WHAT YOU ARE ASKED TO DO:
Please repeat nothing except the lines from the one containing "C2: 22uF (plus" through the end of the records, exactly and without pictures.

Version difference data:
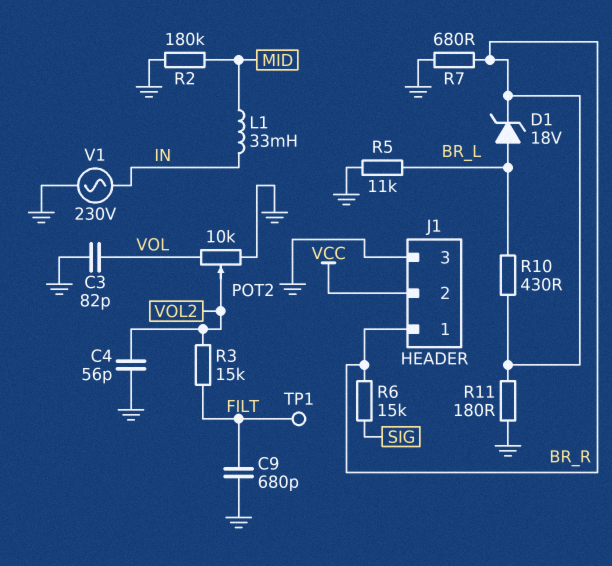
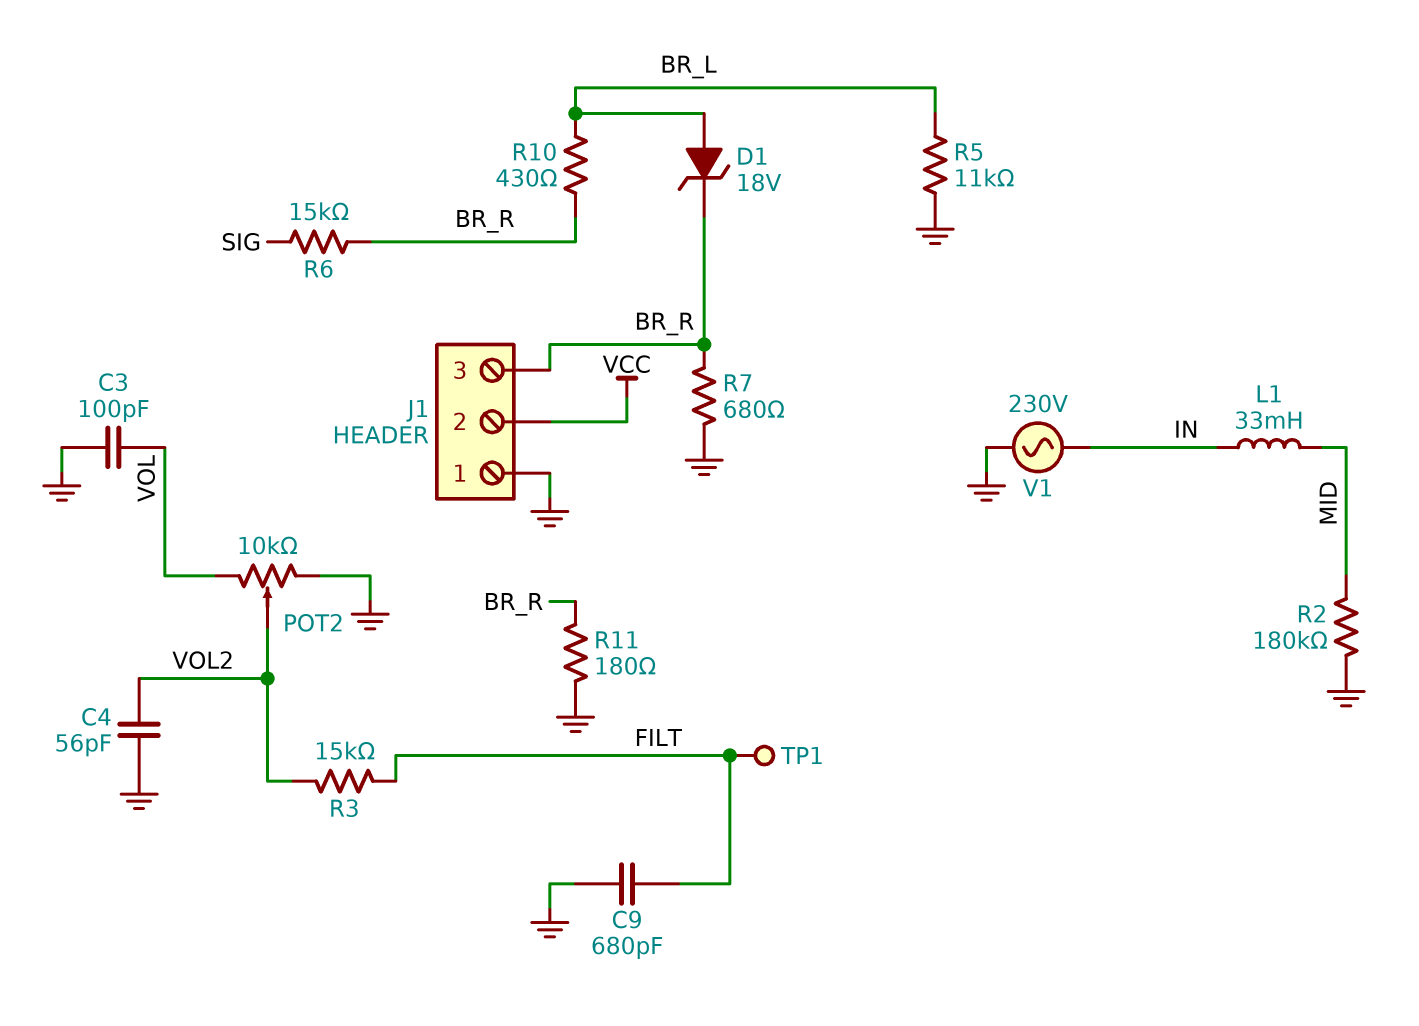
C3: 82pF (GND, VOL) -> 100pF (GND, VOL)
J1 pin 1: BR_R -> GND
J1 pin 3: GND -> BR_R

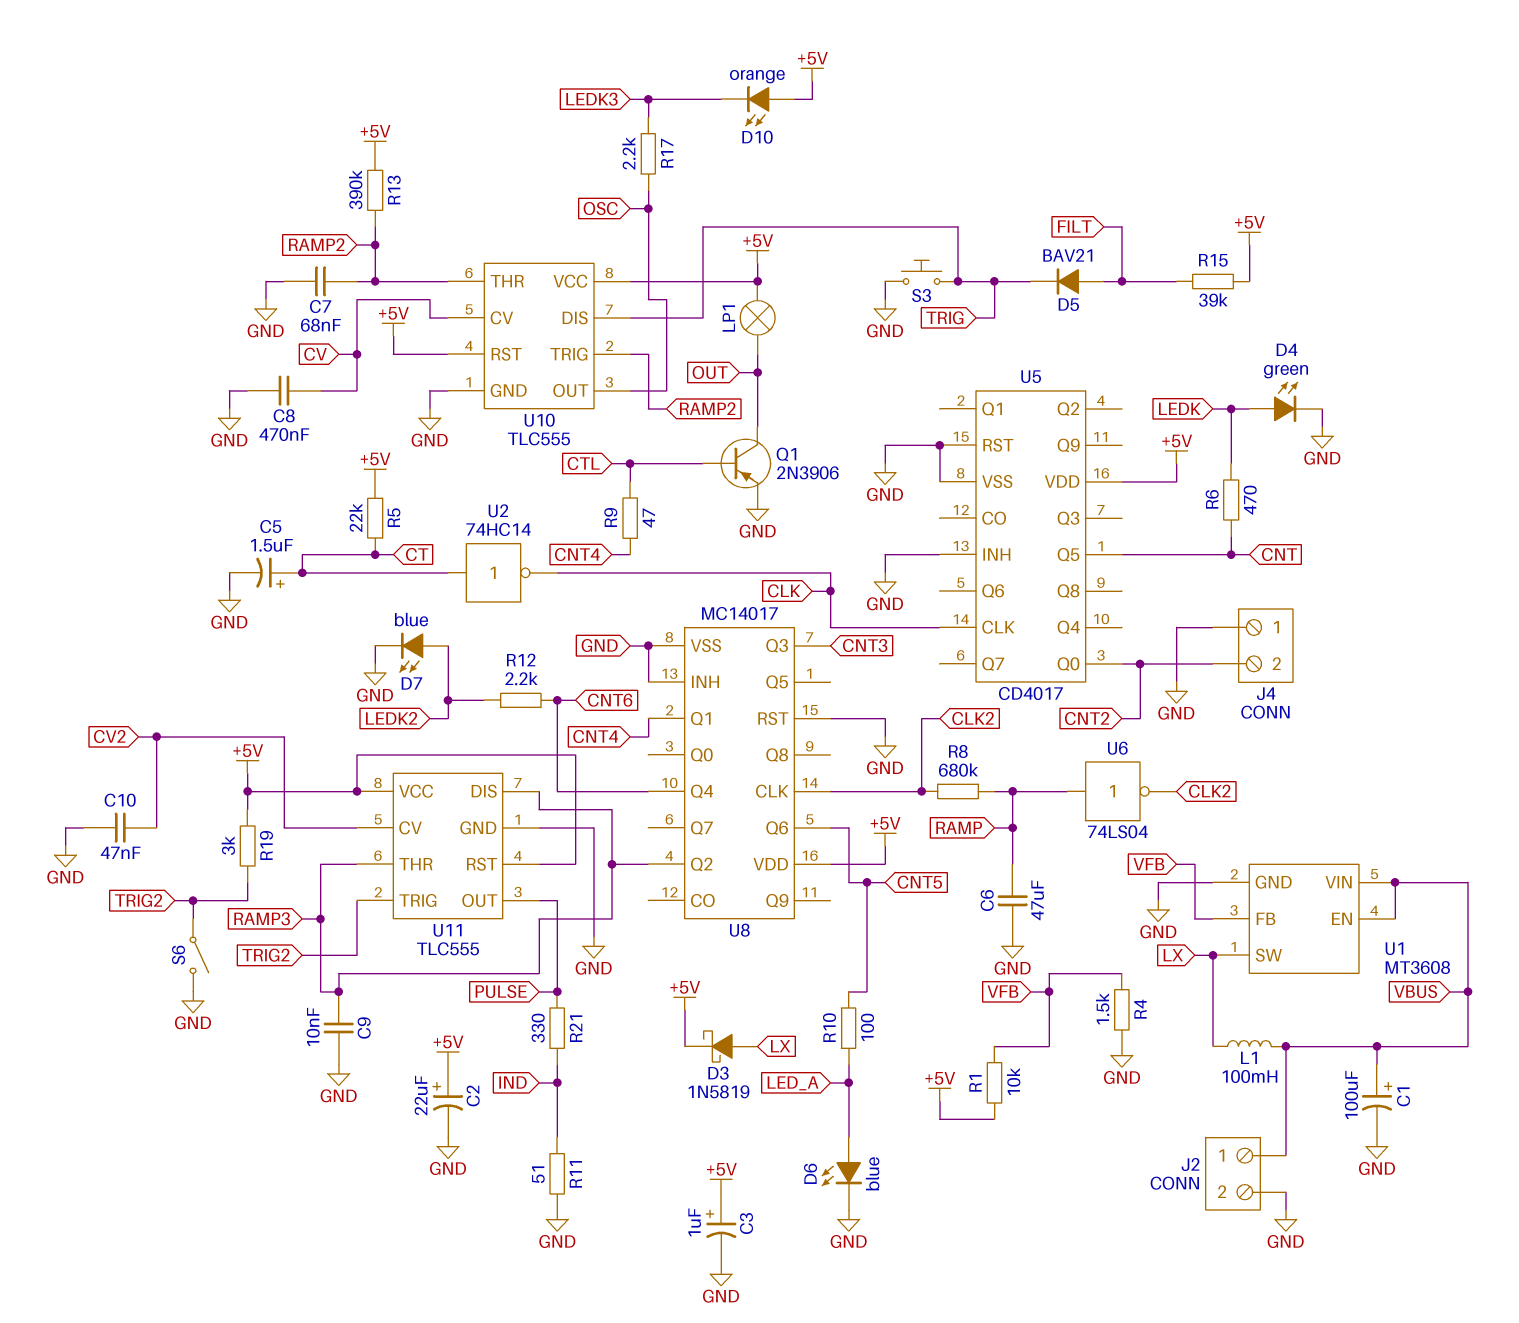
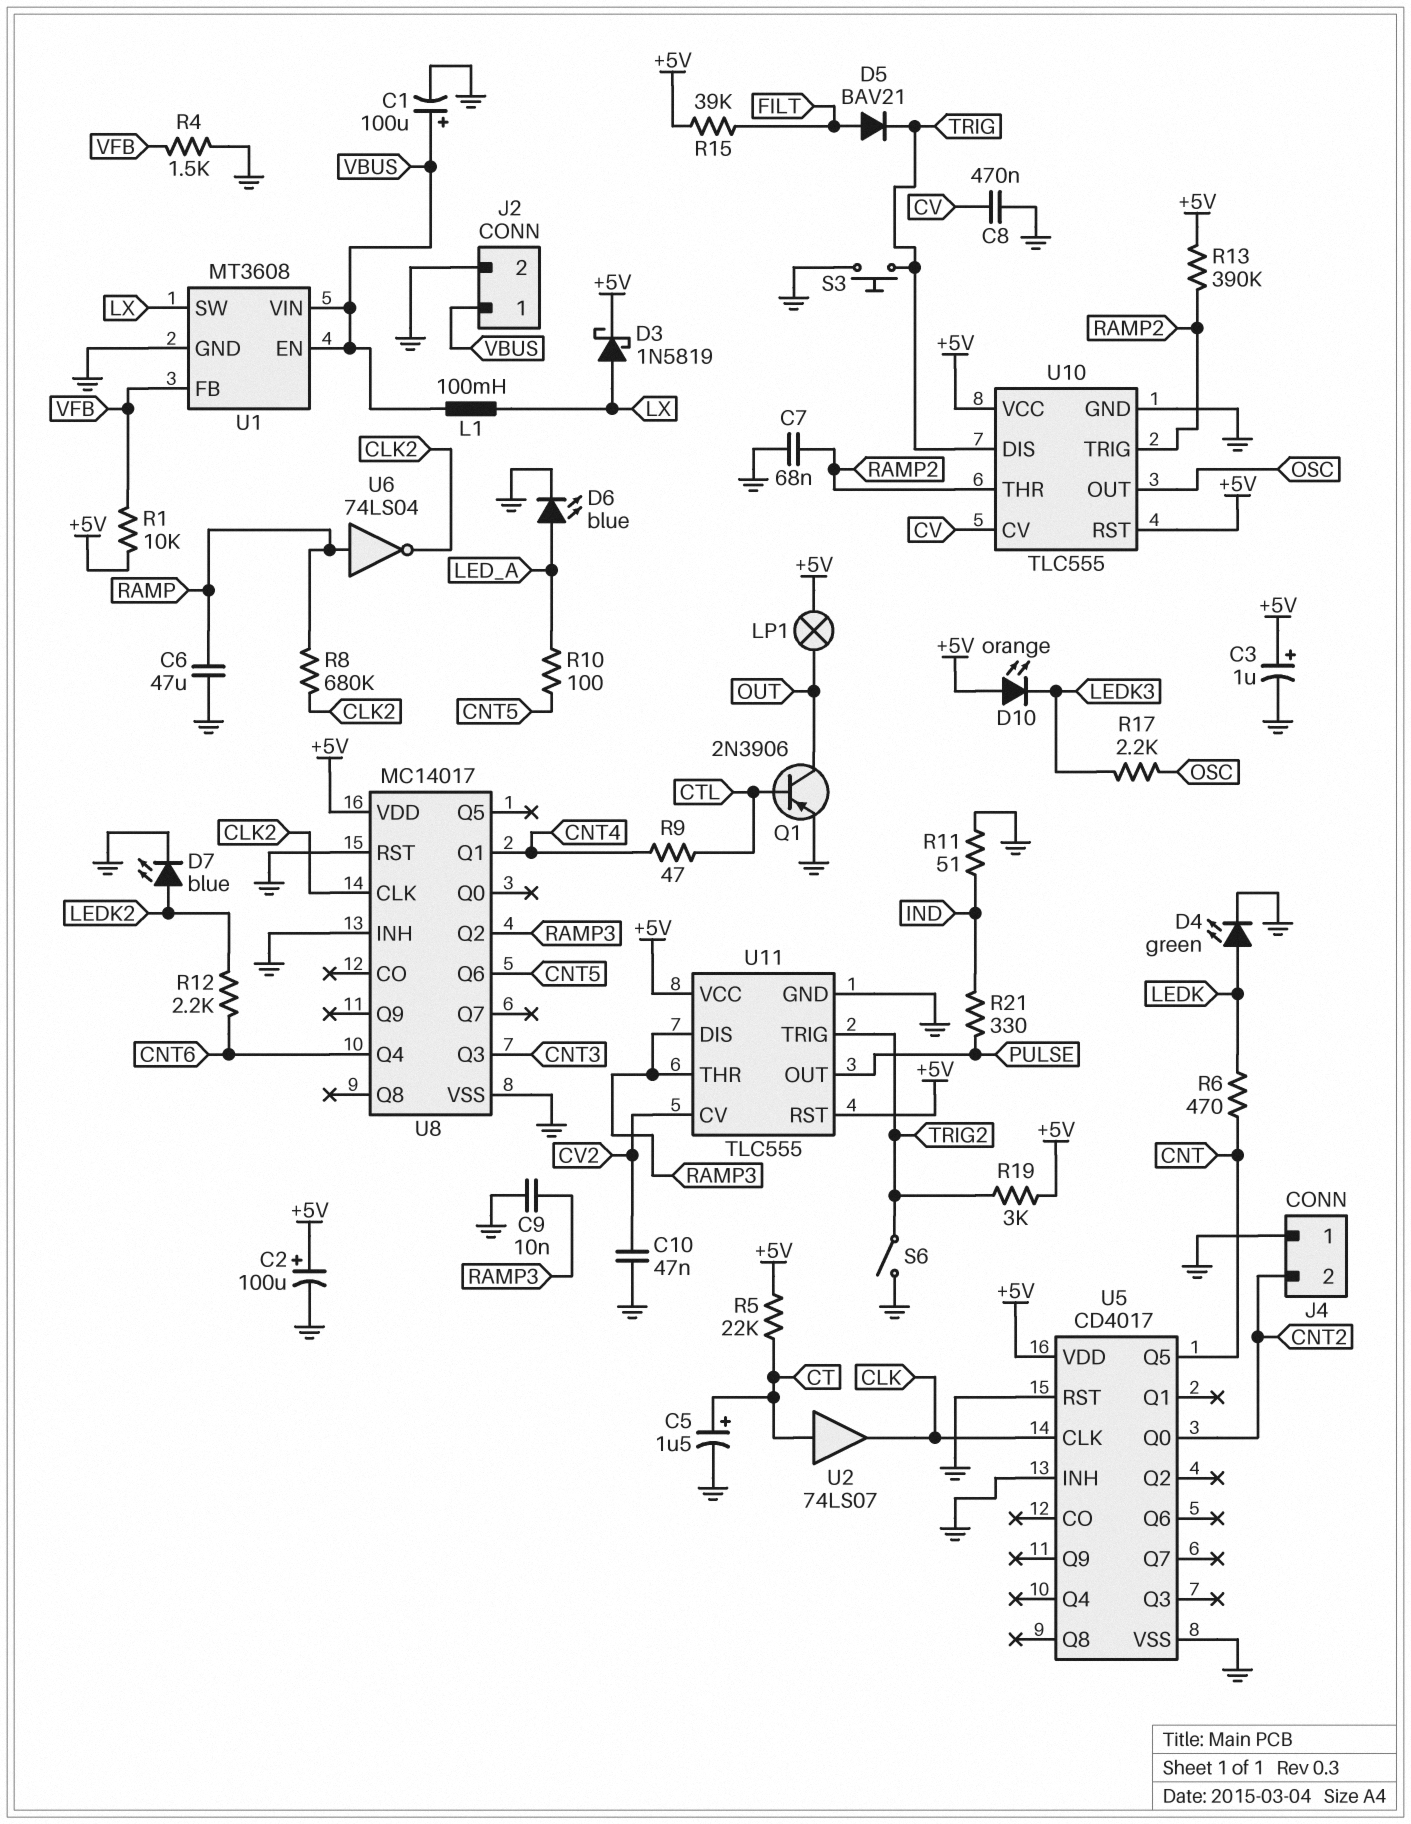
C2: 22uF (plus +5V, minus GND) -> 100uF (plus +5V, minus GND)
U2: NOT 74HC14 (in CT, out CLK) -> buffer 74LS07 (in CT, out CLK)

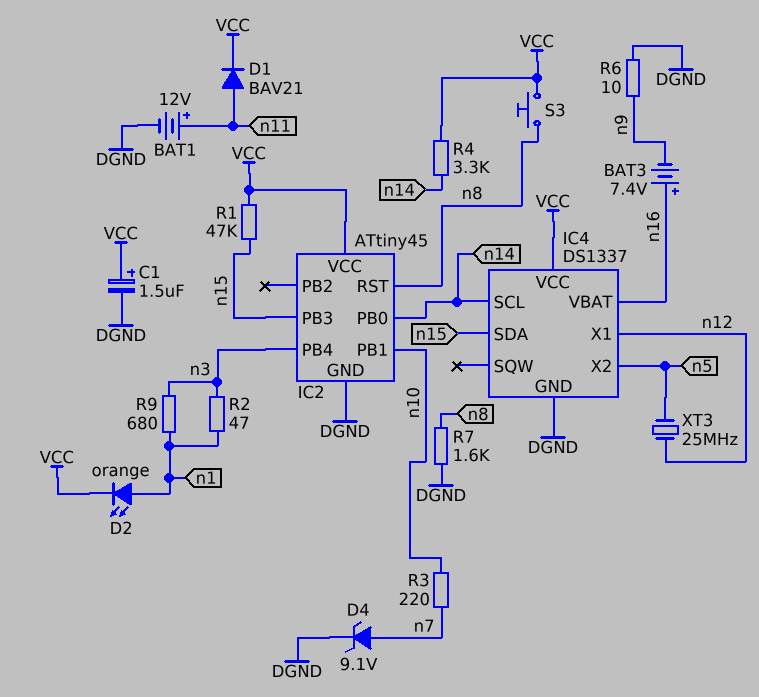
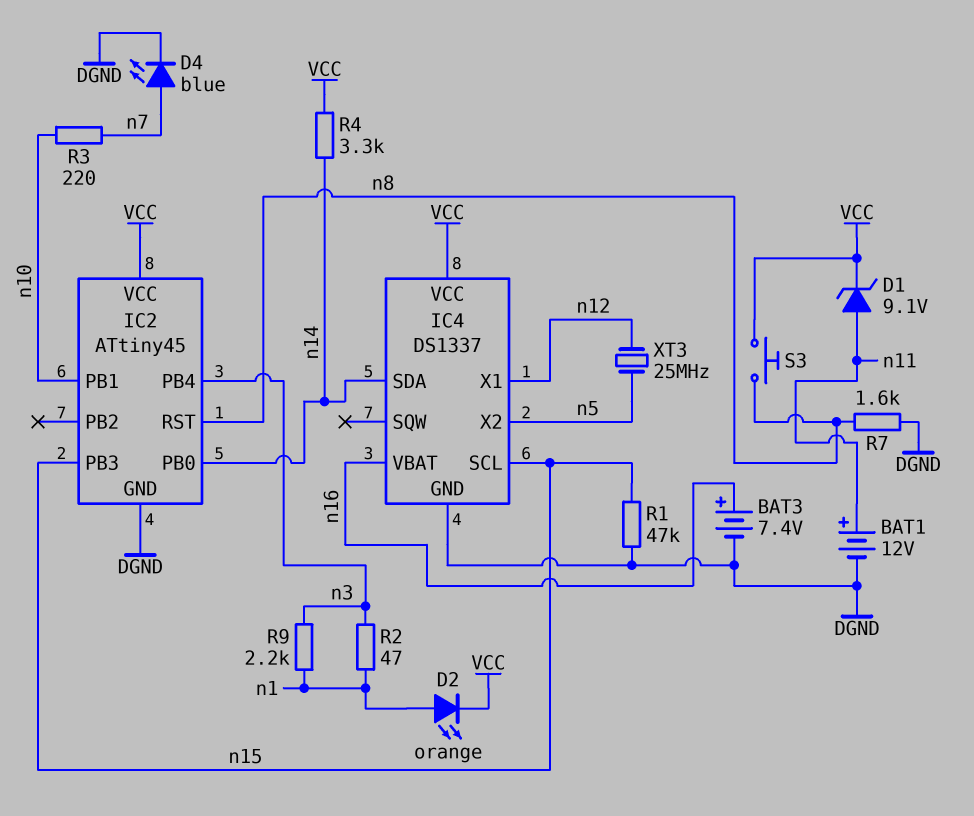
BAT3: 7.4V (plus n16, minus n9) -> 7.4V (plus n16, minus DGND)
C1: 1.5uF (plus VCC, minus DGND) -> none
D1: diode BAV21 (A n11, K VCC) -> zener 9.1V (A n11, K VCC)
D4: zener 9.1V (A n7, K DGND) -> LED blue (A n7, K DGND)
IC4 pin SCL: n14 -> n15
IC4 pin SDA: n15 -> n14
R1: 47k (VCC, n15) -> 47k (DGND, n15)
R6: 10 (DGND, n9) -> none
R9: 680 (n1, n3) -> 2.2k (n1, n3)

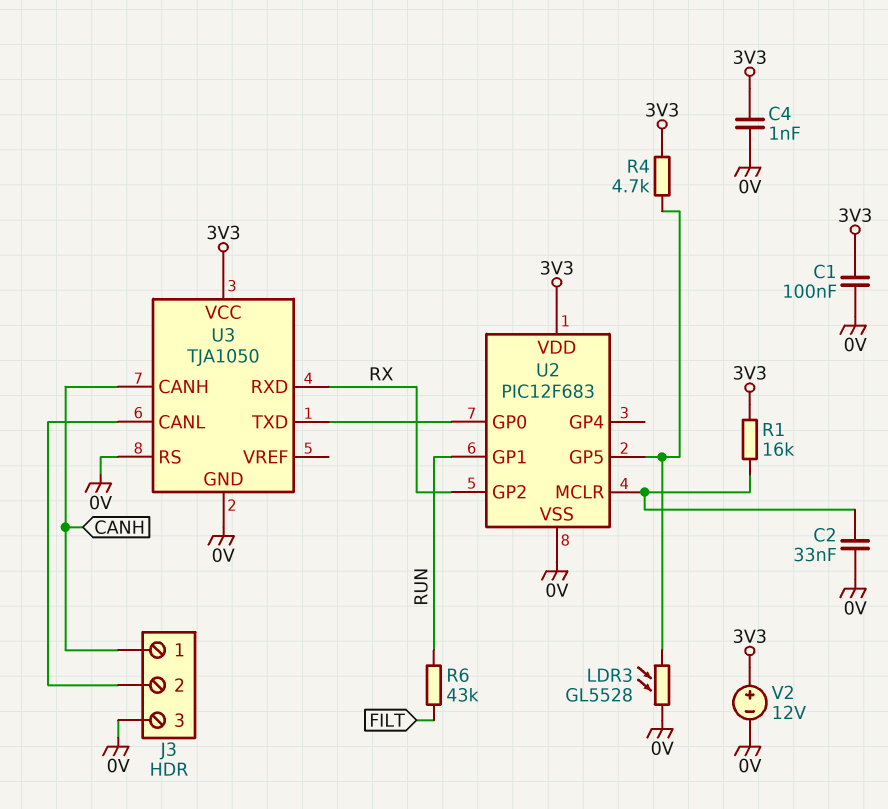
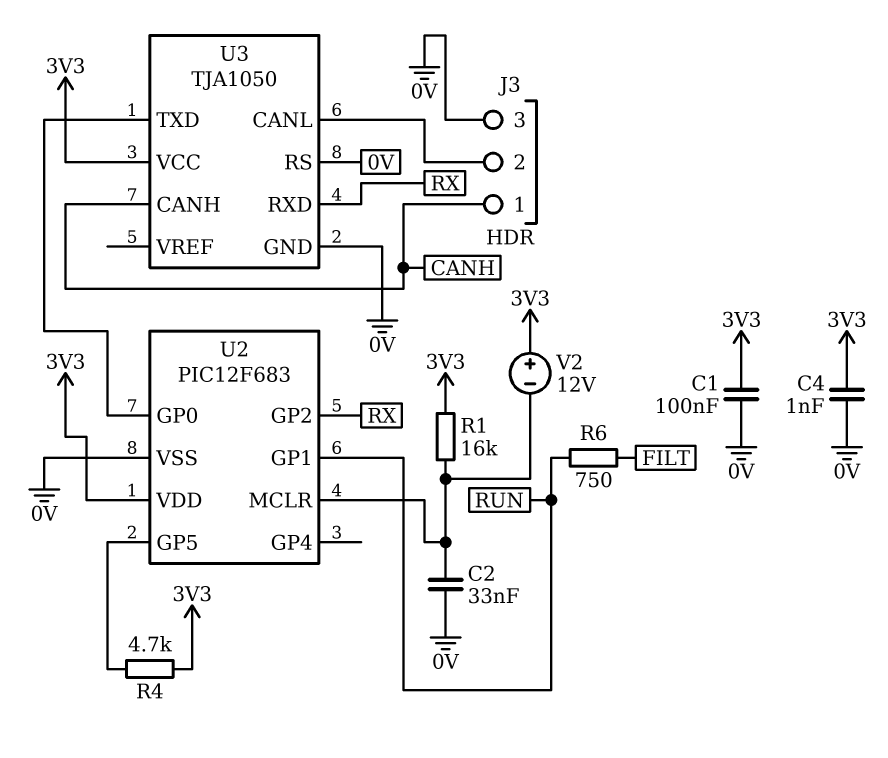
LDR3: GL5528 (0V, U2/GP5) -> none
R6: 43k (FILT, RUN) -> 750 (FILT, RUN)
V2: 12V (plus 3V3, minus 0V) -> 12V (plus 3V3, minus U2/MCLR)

ANSWER FOR THE TASK:
C2: 22uF (plus +5V, minus GND) -> 100uF (plus +5V, minus GND)
U2: NOT 74HC14 (in CT, out CLK) -> buffer 74LS07 (in CT, out CLK)

BAT3: 7.4V (plus n16, minus n9) -> 7.4V (plus n16, minus DGND)
C1: 1.5uF (plus VCC, minus DGND) -> none
D1: diode BAV21 (A n11, K VCC) -> zener 9.1V (A n11, K VCC)
D4: zener 9.1V (A n7, K DGND) -> LED blue (A n7, K DGND)
IC4 pin SCL: n14 -> n15
IC4 pin SDA: n15 -> n14
R1: 47k (VCC, n15) -> 47k (DGND, n15)
R6: 10 (DGND, n9) -> none
R9: 680 (n1, n3) -> 2.2k (n1, n3)

LDR3: GL5528 (0V, U2/GP5) -> none
R6: 43k (FILT, RUN) -> 750 (FILT, RUN)
V2: 12V (plus 3V3, minus 0V) -> 12V (plus 3V3, minus U2/MCLR)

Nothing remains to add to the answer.